> _Work order_: Only the pictures should be left out; repeat the rest of the data exactly.

> _Available data_:

----------

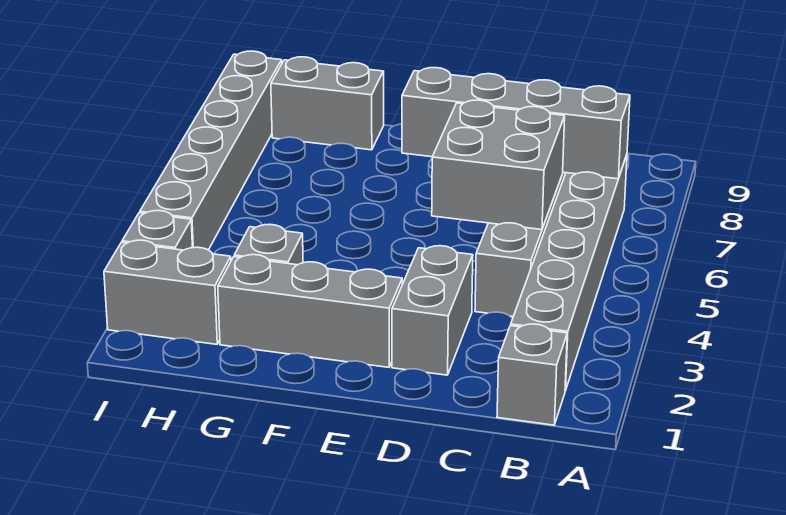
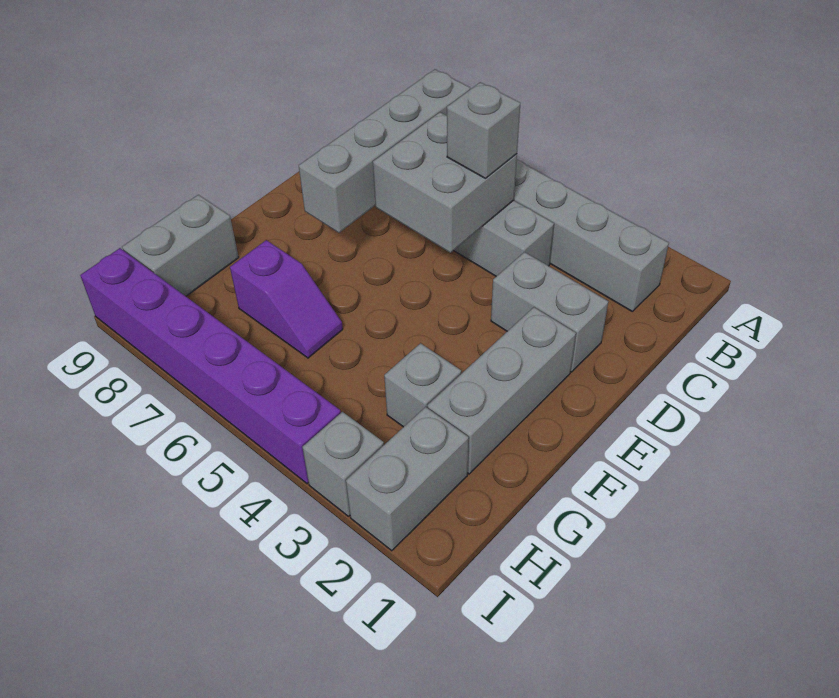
grey brick B1 level 1 -> grey brick C5 level 3
none -> purple slope G6:G7 level 1 top 7
grey brick I4:I9 level 1 -> purple brick I4:I9 level 1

----------

> _Exercise output_:
grey brick B1 level 1 -> grey brick C5 level 3
none -> purple slope G6:G7 level 1 top 7
grey brick I4:I9 level 1 -> purple brick I4:I9 level 1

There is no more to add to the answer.